What you have to do:
Retype the data in its entirety, with no word changed.

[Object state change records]
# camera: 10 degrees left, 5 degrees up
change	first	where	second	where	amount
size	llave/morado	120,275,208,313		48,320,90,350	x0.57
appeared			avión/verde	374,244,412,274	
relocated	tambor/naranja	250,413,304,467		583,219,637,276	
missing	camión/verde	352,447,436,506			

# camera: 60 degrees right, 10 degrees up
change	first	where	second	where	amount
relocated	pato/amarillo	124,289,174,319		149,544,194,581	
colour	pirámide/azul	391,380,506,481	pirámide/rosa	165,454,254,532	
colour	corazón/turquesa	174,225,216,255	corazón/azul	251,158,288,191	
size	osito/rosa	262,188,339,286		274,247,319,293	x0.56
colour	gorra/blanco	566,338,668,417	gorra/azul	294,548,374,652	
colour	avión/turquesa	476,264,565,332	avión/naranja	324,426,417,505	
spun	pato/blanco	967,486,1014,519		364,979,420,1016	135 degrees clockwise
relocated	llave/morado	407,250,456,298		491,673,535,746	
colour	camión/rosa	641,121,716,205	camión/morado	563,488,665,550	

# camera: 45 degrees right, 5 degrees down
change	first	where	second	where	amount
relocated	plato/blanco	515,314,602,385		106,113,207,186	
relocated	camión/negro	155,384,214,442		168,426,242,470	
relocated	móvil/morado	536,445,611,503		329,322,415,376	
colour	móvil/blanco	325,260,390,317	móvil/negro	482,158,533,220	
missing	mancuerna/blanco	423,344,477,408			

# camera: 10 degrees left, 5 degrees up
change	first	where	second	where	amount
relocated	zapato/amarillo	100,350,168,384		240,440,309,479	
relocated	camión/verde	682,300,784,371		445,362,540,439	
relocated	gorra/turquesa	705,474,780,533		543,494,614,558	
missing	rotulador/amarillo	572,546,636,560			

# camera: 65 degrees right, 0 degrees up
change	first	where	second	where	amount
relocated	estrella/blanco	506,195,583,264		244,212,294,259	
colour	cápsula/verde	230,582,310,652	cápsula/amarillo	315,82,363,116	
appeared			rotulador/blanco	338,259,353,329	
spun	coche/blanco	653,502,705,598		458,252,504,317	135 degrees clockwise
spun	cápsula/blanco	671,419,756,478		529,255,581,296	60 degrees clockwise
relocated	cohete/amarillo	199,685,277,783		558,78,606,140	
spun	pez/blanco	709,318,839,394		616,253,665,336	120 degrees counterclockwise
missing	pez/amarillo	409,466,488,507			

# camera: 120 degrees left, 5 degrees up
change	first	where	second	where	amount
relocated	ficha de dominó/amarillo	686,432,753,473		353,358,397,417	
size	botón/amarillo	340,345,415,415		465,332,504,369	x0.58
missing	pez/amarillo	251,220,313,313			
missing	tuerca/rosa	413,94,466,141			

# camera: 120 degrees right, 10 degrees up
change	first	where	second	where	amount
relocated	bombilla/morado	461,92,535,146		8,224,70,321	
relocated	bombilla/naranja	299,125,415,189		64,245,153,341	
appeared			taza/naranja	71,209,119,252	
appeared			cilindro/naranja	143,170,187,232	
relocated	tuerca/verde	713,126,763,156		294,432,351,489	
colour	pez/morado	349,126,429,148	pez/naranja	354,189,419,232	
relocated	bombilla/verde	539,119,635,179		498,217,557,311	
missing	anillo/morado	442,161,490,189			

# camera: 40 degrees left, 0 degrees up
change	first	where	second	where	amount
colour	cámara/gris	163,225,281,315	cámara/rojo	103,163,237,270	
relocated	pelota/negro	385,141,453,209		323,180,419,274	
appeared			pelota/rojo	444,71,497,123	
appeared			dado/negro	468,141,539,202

Solution for this task:
# camera: 10 degrees left, 5 degrees up
change	first	where	second	where	amount
size	llave/morado	120,275,208,313		48,320,90,350	x0.57
appeared			avión/verde	374,244,412,274	
relocated	tambor/naranja	250,413,304,467		583,219,637,276	
missing	camión/verde	352,447,436,506			

# camera: 60 degrees right, 10 degrees up
change	first	where	second	where	amount
relocated	pato/amarillo	124,289,174,319		149,544,194,581	
colour	pirámide/azul	391,380,506,481	pirámide/rosa	165,454,254,532	
colour	corazón/turquesa	174,225,216,255	corazón/azul	251,158,288,191	
size	osito/rosa	262,188,339,286		274,247,319,293	x0.56
colour	gorra/blanco	566,338,668,417	gorra/azul	294,548,374,652	
colour	avión/turquesa	476,264,565,332	avión/naranja	324,426,417,505	
spun	pato/blanco	967,486,1014,519		364,979,420,1016	135 degrees clockwise
relocated	llave/morado	407,250,456,298		491,673,535,746	
colour	camión/rosa	641,121,716,205	camión/morado	563,488,665,550	

# camera: 45 degrees right, 5 degrees down
change	first	where	second	where	amount
relocated	plato/blanco	515,314,602,385		106,113,207,186	
relocated	camión/negro	155,384,214,442		168,426,242,470	
relocated	móvil/morado	536,445,611,503		329,322,415,376	
colour	móvil/blanco	325,260,390,317	móvil/negro	482,158,533,220	
missing	mancuerna/blanco	423,344,477,408			

# camera: 10 degrees left, 5 degrees up
change	first	where	second	where	amount
relocated	zapato/amarillo	100,350,168,384		240,440,309,479	
relocated	camión/verde	682,300,784,371		445,362,540,439	
relocated	gorra/turquesa	705,474,780,533		543,494,614,558	
missing	rotulador/amarillo	572,546,636,560			

# camera: 65 degrees right, 0 degrees up
change	first	where	second	where	amount
relocated	estrella/blanco	506,195,583,264		244,212,294,259	
colour	cápsula/verde	230,582,310,652	cápsula/amarillo	315,82,363,116	
appeared			rotulador/blanco	338,259,353,329	
spun	coche/blanco	653,502,705,598		458,252,504,317	135 degrees clockwise
spun	cápsula/blanco	671,419,756,478		529,255,581,296	60 degrees clockwise
relocated	cohete/amarillo	199,685,277,783		558,78,606,140	
spun	pez/blanco	709,318,839,394		616,253,665,336	120 degrees counterclockwise
missing	pez/amarillo	409,466,488,507			

# camera: 120 degrees left, 5 degrees up
change	first	where	second	where	amount
relocated	ficha de dominó/amarillo	686,432,753,473		353,358,397,417	
size	botón/amarillo	340,345,415,415		465,332,504,369	x0.58
missing	pez/amarillo	251,220,313,313			
missing	tuerca/rosa	413,94,466,141			

# camera: 120 degrees right, 10 degrees up
change	first	where	second	where	amount
relocated	bombilla/morado	461,92,535,146		8,224,70,321	
relocated	bombilla/naranja	299,125,415,189		64,245,153,341	
appeared			taza/naranja	71,209,119,252	
appeared			cilindro/naranja	143,170,187,232	
relocated	tuerca/verde	713,126,763,156		294,432,351,489	
colour	pez/morado	349,126,429,148	pez/naranja	354,189,419,232	
relocated	bombilla/verde	539,119,635,179		498,217,557,311	
missing	anillo/morado	442,161,490,189			

# camera: 40 degrees left, 0 degrees up
change	first	where	second	where	amount
colour	cámara/gris	163,225,281,315	cámara/rojo	103,163,237,270	
relocated	pelota/negro	385,141,453,209		323,180,419,274	
appeared			pelota/rojo	444,71,497,123	
appeared			dado/negro	468,141,539,202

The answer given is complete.